[Before-and-after change data]
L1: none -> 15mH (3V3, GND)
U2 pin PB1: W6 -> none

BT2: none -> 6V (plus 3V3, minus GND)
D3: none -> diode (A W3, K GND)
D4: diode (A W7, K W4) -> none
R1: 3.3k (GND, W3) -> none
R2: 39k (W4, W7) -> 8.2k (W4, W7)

==

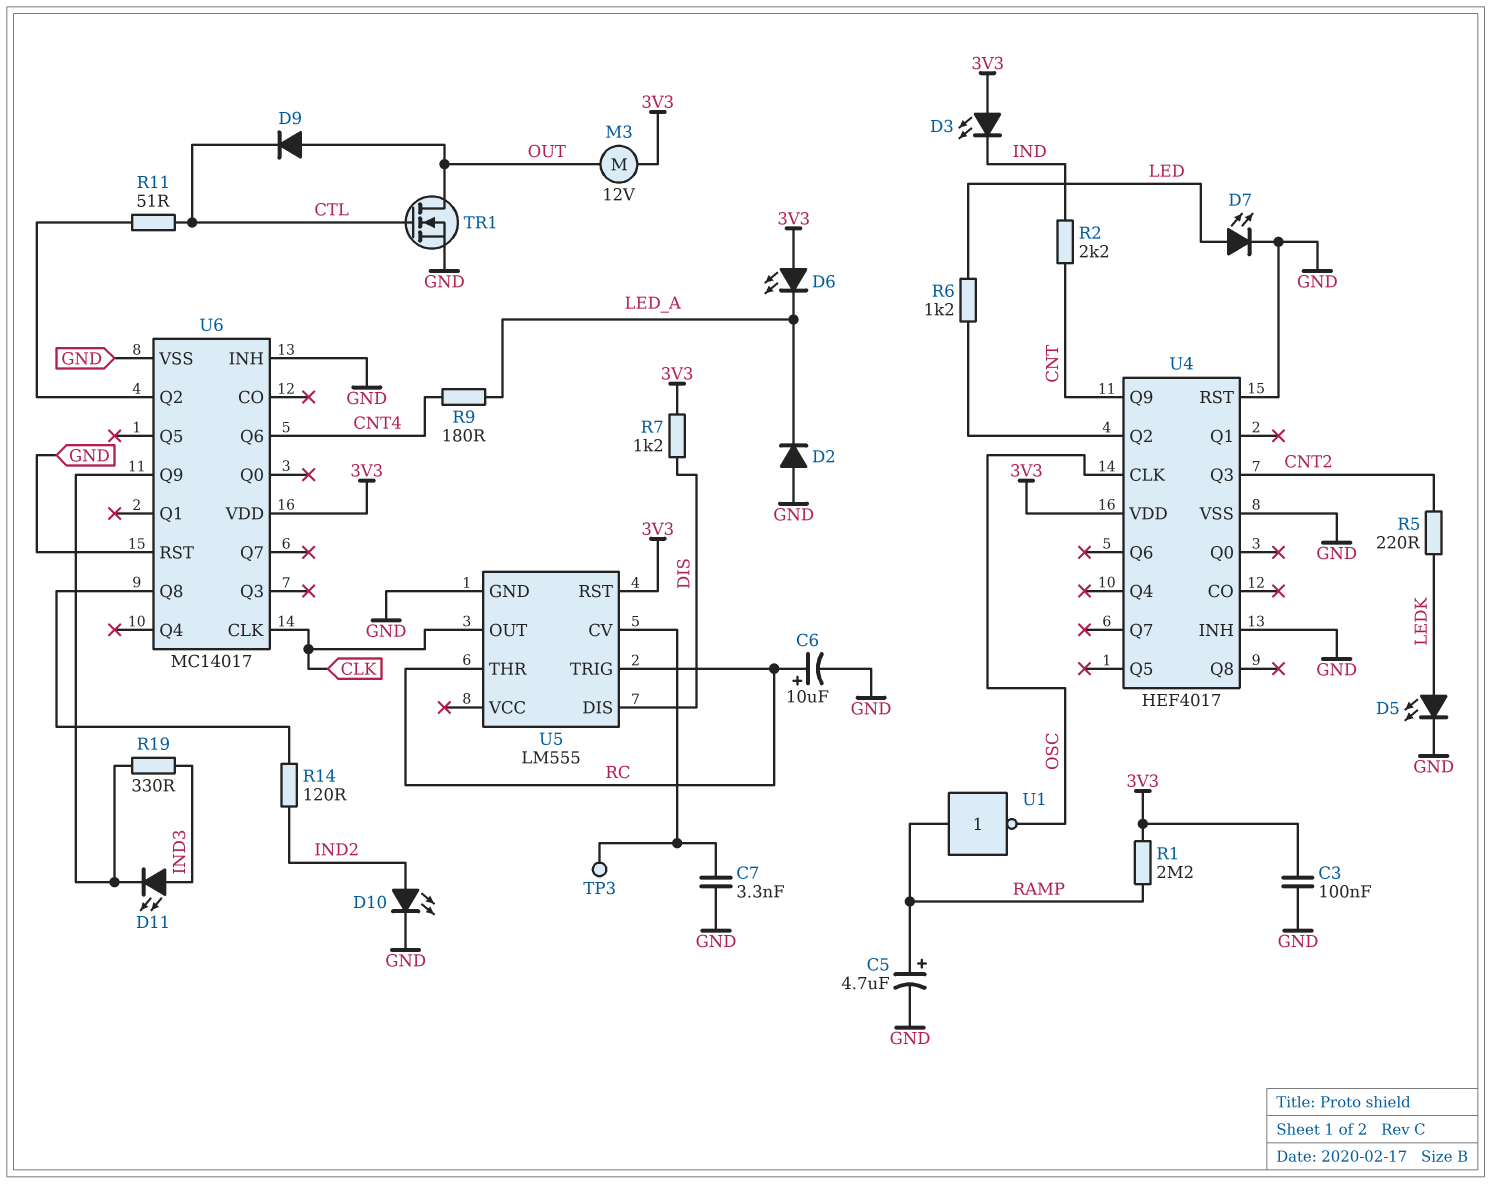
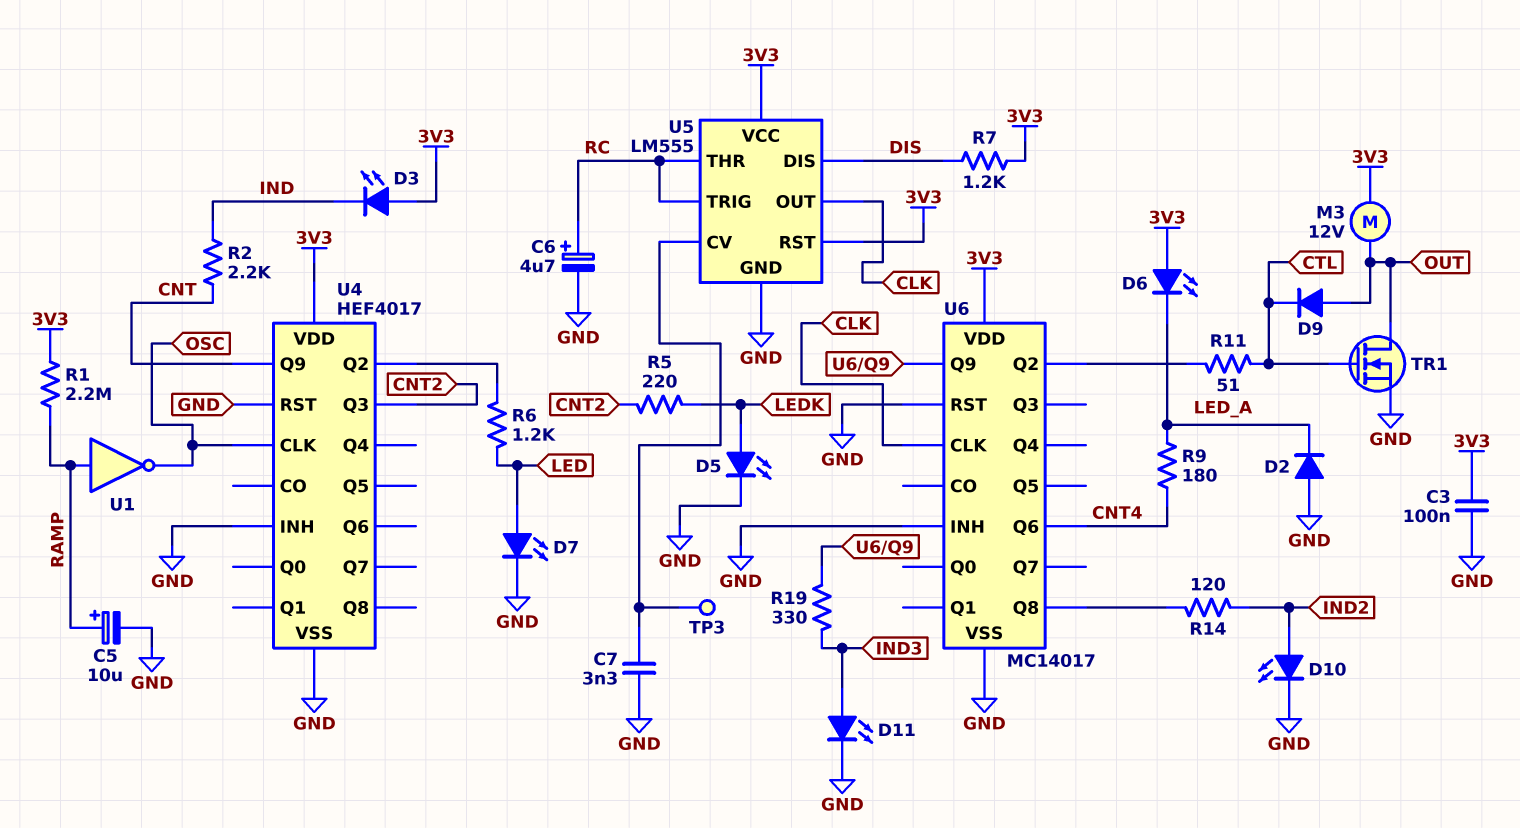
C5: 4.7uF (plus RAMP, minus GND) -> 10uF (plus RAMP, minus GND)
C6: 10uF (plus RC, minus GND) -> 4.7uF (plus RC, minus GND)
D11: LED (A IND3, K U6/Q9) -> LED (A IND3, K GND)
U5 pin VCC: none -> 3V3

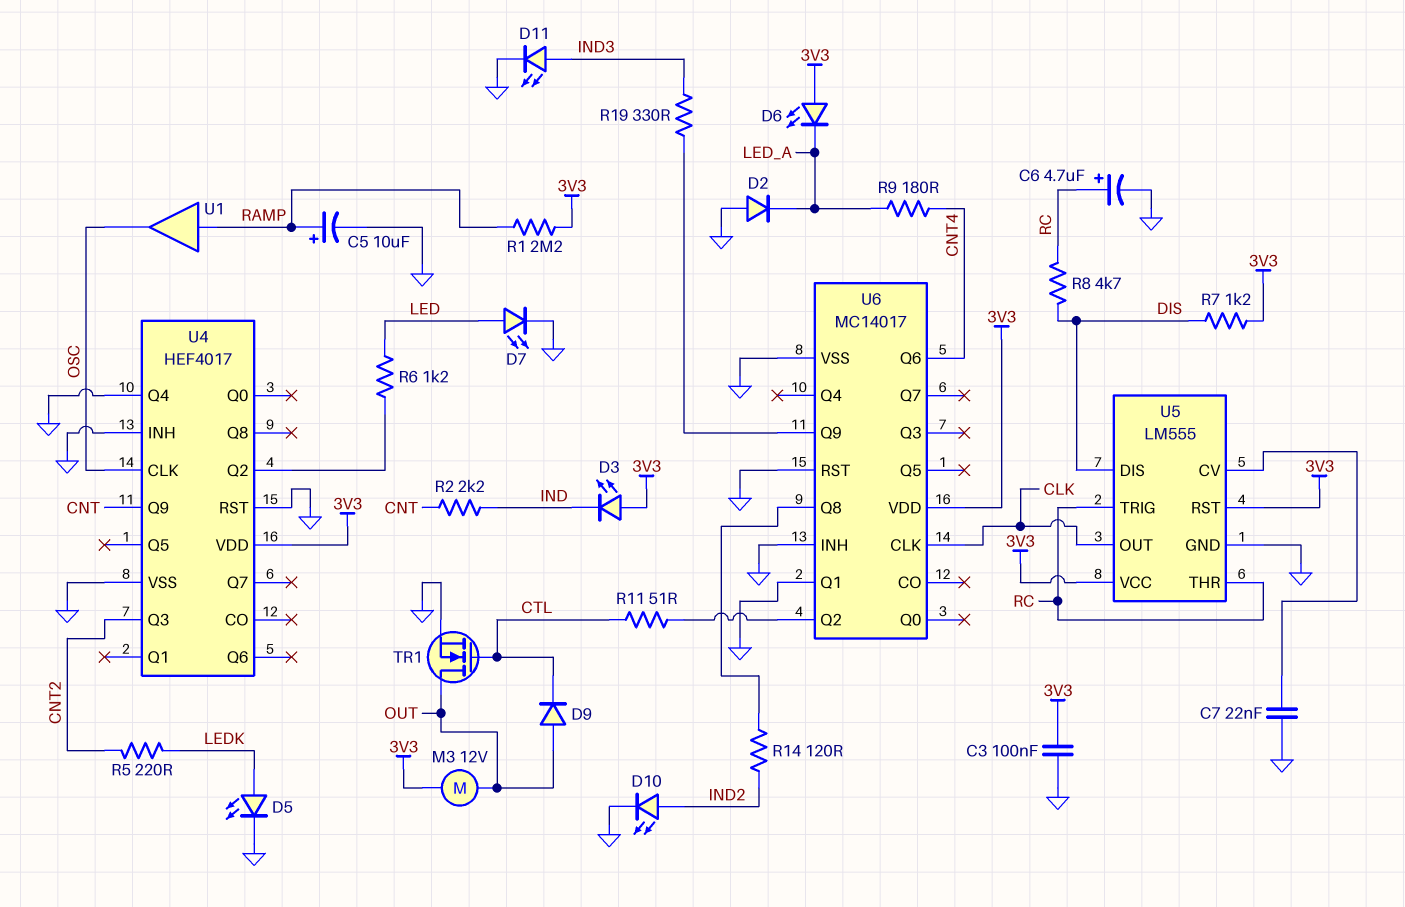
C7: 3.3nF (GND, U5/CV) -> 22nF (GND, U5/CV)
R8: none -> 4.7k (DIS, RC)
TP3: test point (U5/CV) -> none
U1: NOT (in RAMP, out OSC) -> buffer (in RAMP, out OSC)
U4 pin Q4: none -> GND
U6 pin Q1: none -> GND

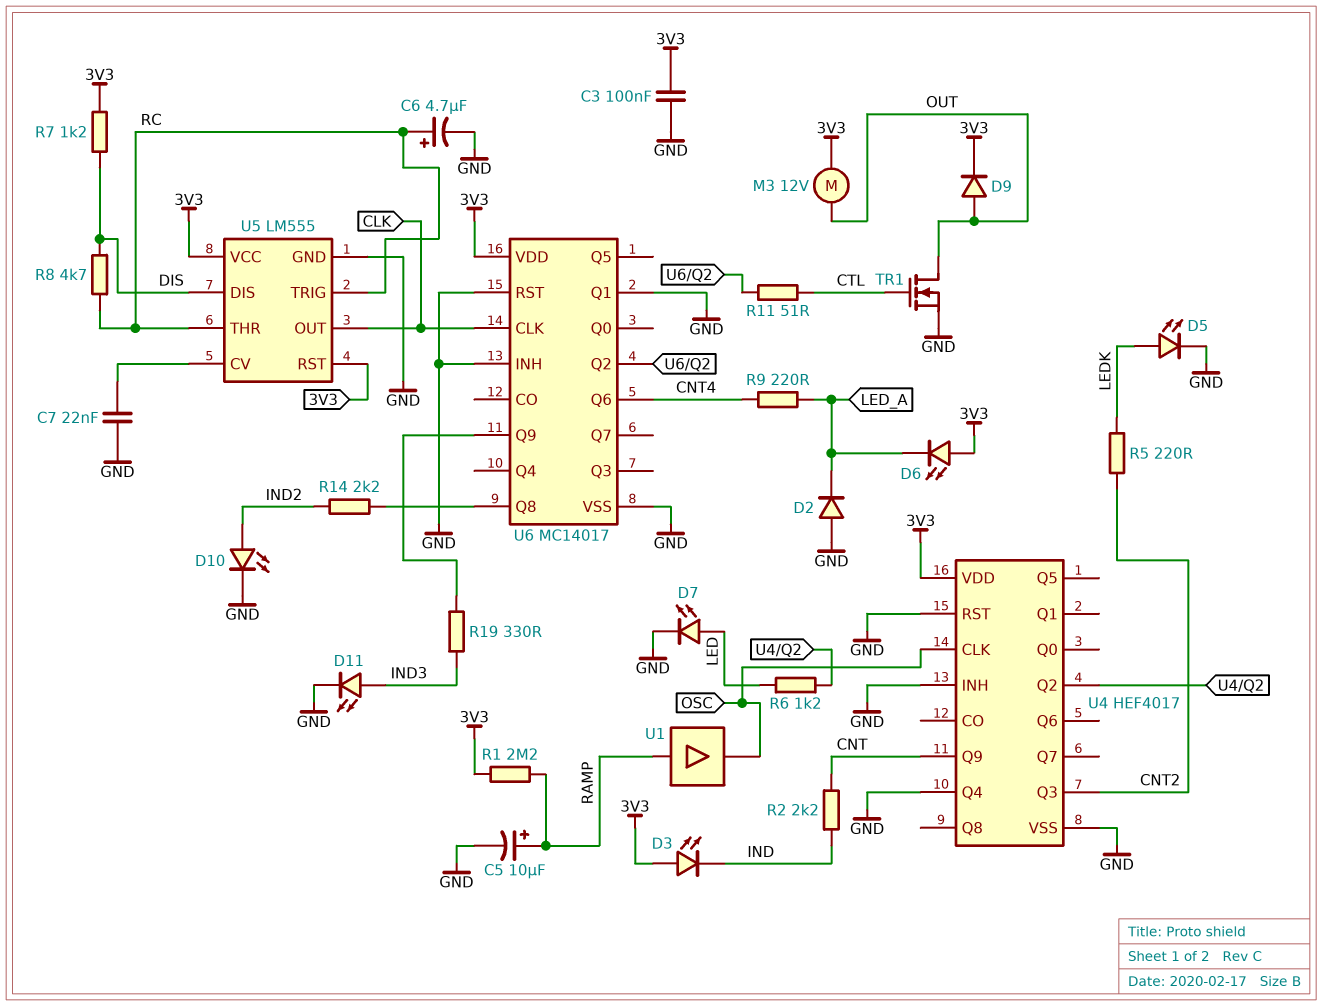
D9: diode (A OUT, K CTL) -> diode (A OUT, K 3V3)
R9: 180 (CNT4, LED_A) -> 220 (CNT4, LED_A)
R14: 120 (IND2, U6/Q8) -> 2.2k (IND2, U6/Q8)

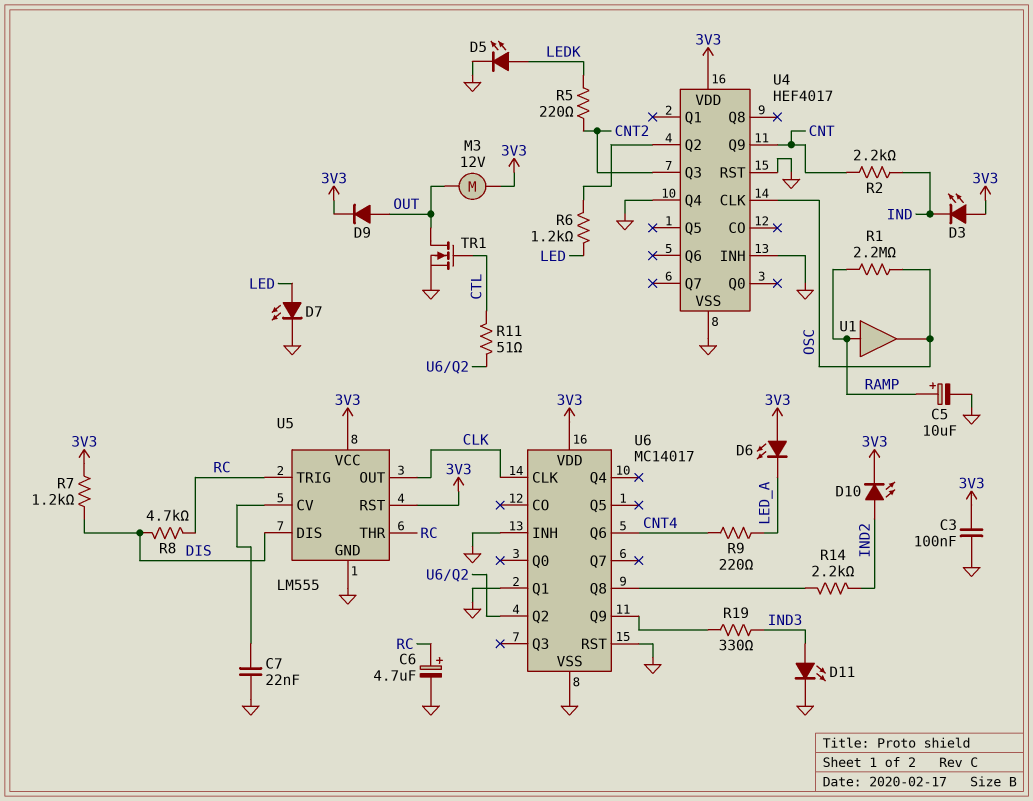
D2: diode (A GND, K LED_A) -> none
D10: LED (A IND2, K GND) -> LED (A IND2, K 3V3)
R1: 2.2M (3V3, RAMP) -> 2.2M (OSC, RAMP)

YOUR INSTRUCTIONS: All lines above from the one containing "U2 pin PB1: W6 -> none" to the one containing "R2: 39k (W4, W7) -> 8.2k (W4, W7)" must be repeated exactly, both lines included, and no others.

RESPONSE TO THIS TASK:
U2 pin PB1: W6 -> none

BT2: none -> 6V (plus 3V3, minus GND)
D3: none -> diode (A W3, K GND)
D4: diode (A W7, K W4) -> none
R1: 3.3k (GND, W3) -> none
R2: 39k (W4, W7) -> 8.2k (W4, W7)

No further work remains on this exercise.